**Task to complete**
For the listing that follows, give again exactly the lines from the one with "black circle: (120, 45) -> (165, 79), moved" to the one with "blue circle: (33, 120) -> (32, 119), moved", including both.

%%

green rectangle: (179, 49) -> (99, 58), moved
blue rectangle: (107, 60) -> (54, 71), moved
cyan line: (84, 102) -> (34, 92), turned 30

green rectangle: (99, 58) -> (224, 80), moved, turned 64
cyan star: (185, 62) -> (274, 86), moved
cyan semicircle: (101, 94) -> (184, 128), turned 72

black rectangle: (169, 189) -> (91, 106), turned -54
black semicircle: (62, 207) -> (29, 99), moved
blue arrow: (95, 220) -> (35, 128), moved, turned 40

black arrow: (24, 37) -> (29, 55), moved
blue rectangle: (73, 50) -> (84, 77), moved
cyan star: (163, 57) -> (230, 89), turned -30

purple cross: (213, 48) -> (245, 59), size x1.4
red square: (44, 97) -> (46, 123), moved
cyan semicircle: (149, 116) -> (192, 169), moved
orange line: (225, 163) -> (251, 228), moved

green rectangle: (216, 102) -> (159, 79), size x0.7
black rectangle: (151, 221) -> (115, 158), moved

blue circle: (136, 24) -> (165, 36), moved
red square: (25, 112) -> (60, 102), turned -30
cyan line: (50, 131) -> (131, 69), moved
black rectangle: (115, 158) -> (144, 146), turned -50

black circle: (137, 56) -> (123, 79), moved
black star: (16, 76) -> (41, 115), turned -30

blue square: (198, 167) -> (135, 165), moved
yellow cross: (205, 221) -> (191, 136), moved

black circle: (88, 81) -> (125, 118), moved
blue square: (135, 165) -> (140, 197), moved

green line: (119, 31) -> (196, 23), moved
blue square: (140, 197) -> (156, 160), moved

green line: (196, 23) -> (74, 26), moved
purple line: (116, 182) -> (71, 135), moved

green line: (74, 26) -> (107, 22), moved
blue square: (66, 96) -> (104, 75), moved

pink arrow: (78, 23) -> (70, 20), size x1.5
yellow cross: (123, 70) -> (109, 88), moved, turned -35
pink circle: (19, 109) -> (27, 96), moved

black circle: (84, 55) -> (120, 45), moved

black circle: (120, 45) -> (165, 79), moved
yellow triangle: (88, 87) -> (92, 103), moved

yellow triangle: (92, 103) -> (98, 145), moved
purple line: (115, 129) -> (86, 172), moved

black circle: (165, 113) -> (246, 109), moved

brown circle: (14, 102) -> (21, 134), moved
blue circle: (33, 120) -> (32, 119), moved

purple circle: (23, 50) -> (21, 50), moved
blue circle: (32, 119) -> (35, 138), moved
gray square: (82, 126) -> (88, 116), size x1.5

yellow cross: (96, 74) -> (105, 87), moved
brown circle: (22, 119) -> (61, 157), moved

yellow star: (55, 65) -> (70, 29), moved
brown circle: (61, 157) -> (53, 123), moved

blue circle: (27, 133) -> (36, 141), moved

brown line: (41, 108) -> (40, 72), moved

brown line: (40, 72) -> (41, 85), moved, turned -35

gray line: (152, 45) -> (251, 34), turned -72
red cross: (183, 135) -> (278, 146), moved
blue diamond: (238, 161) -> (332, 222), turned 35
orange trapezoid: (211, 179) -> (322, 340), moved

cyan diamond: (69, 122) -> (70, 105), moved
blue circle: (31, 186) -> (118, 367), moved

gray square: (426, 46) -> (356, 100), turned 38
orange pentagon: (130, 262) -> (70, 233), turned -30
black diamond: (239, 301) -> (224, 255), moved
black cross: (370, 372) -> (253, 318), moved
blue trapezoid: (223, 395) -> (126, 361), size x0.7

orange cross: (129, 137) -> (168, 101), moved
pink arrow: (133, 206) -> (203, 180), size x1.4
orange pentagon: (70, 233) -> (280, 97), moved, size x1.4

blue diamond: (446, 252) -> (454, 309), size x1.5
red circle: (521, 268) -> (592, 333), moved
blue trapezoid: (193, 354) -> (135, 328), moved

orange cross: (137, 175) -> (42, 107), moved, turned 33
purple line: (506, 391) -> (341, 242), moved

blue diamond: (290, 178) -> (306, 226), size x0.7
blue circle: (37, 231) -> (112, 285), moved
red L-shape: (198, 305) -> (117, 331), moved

%%

**Solution for this problem**
black circle: (120, 45) -> (165, 79), moved
yellow triangle: (88, 87) -> (92, 103), moved

yellow triangle: (92, 103) -> (98, 145), moved
purple line: (115, 129) -> (86, 172), moved

black circle: (165, 113) -> (246, 109), moved

brown circle: (14, 102) -> (21, 134), moved
blue circle: (33, 120) -> (32, 119), moved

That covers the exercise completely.